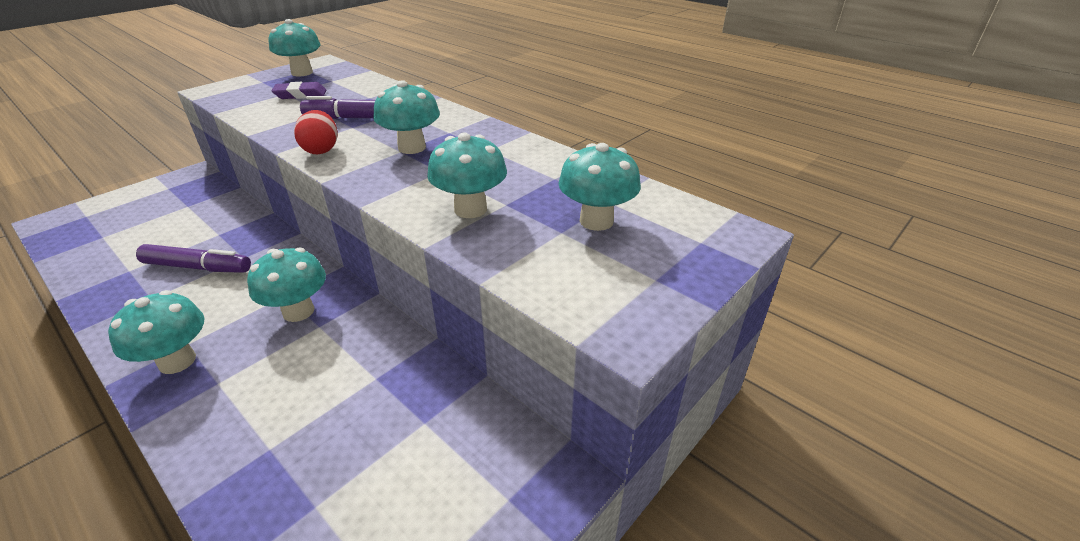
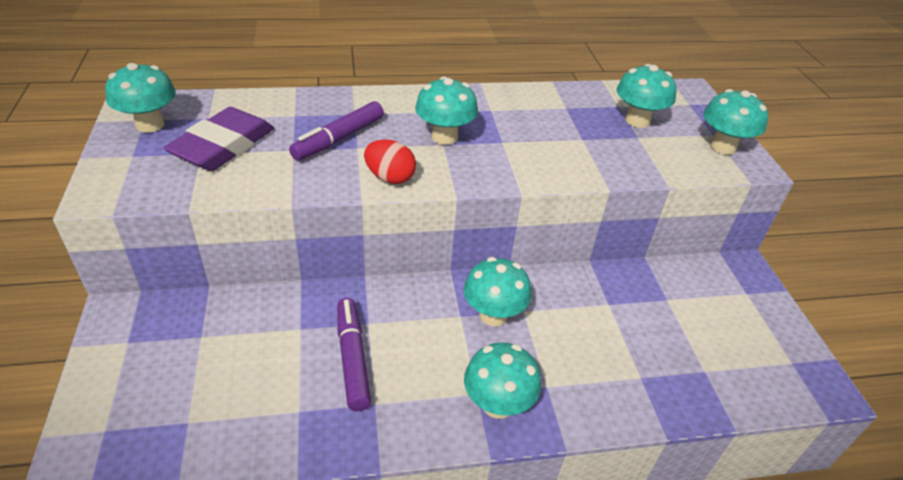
camera: 55 degrees left, 5 degrees up
(197, 267) = (353, 358): purple marker -> purple marker turned 60 degrees counterclockwise
(300, 95) = (223, 146): purple eraser -> purple eraser, size x1.77
(470, 209) = (576, 154): turquoise mushroom -> turquoise mushroom (723, 147)

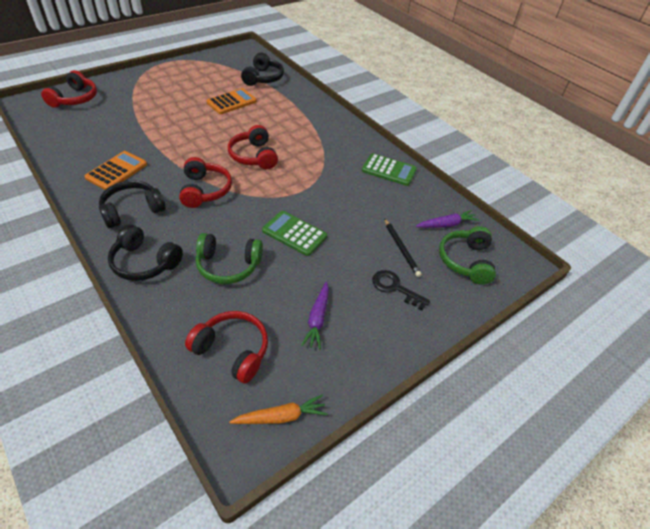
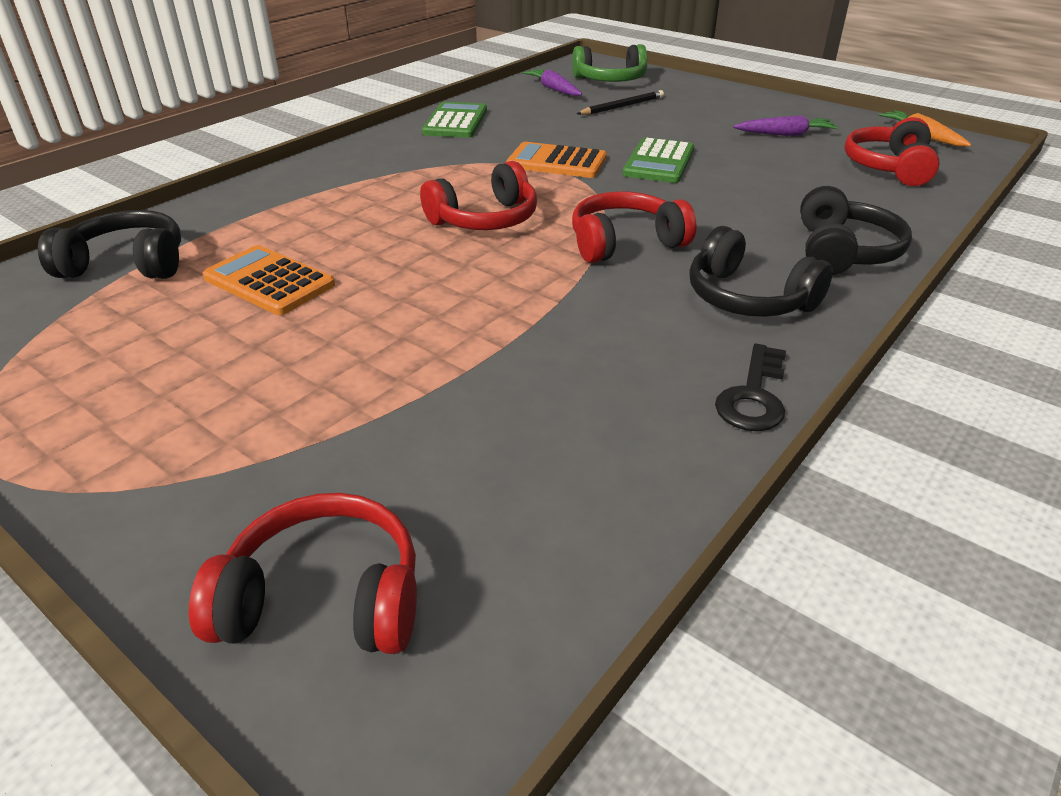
camera: 100 degrees left, 10 degrees down
(117, 171) = (651, 356): orange calculator -> orange calculator (556, 162)
(228, 265) = (770, 192): green headphones -> none
(395, 288) = (691, 106): black key -> black key (753, 396)

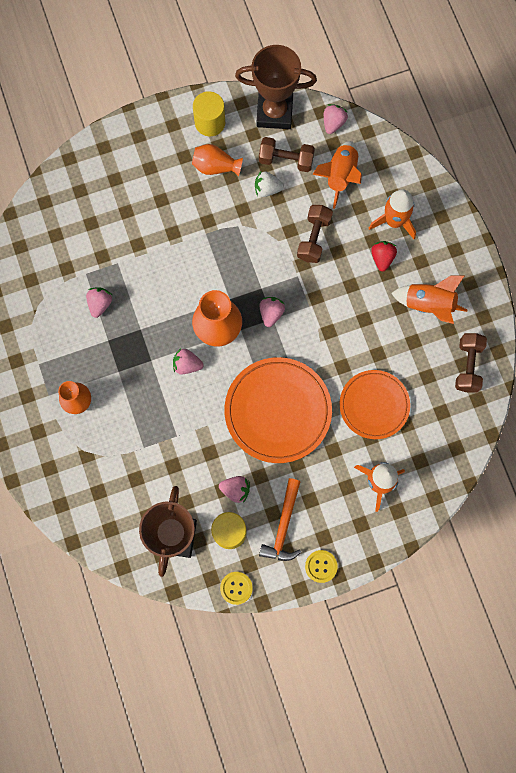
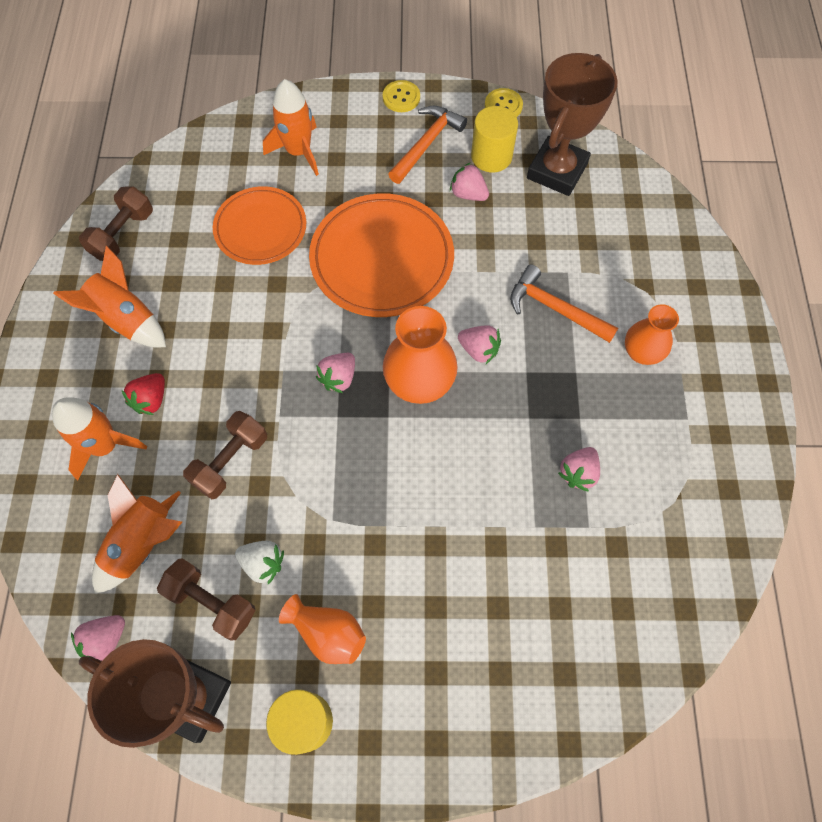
camera: 160 degrees left, 10 degrees down
(144, 414) = (555, 309): none -> orange hammer

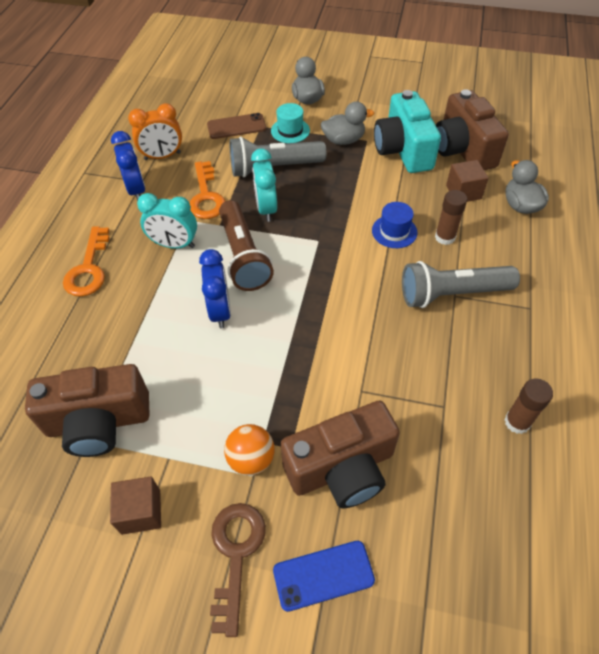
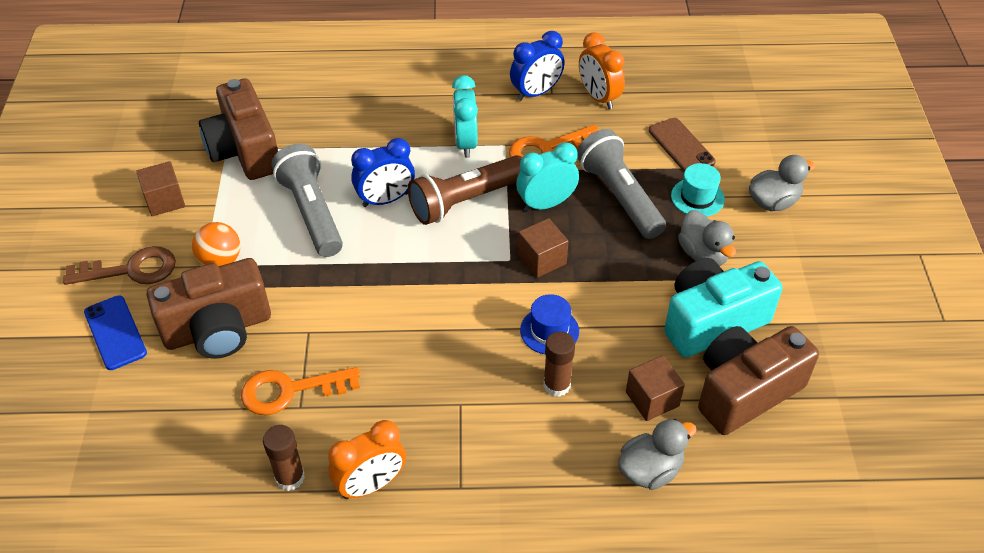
camera: 75 degrees right, 5 degrees down
(88, 269) = (415, 91): orange key -> orange key (290, 390)
(323, 222) = (542, 259): none -> brown cube
(341, 468) = (218, 329): brown camera -> brown camera turned 75 degrees counterclockwise
(452, 293) = (462, 400): grey flashlight -> grey flashlight (312, 212)
(526, 364) = (371, 484): none -> orange clock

══════════════════════════════

ACTIVITY. Return the whole listing word for word, minus its pictures.

EXPECTED OUTPUT.
camera: 55 degrees left, 5 degrees up
(197, 267) = (353, 358): purple marker -> purple marker turned 60 degrees counterclockwise
(300, 95) = (223, 146): purple eraser -> purple eraser, size x1.77
(470, 209) = (576, 154): turquoise mushroom -> turquoise mushroom (723, 147)

camera: 100 degrees left, 10 degrees down
(117, 171) = (651, 356): orange calculator -> orange calculator (556, 162)
(228, 265) = (770, 192): green headphones -> none
(395, 288) = (691, 106): black key -> black key (753, 396)

camera: 160 degrees left, 10 degrees down
(144, 414) = (555, 309): none -> orange hammer

camera: 75 degrees right, 5 degrees down
(88, 269) = (415, 91): orange key -> orange key (290, 390)
(323, 222) = (542, 259): none -> brown cube
(341, 468) = (218, 329): brown camera -> brown camera turned 75 degrees counterclockwise
(452, 293) = (462, 400): grey flashlight -> grey flashlight (312, 212)
(526, 364) = (371, 484): none -> orange clock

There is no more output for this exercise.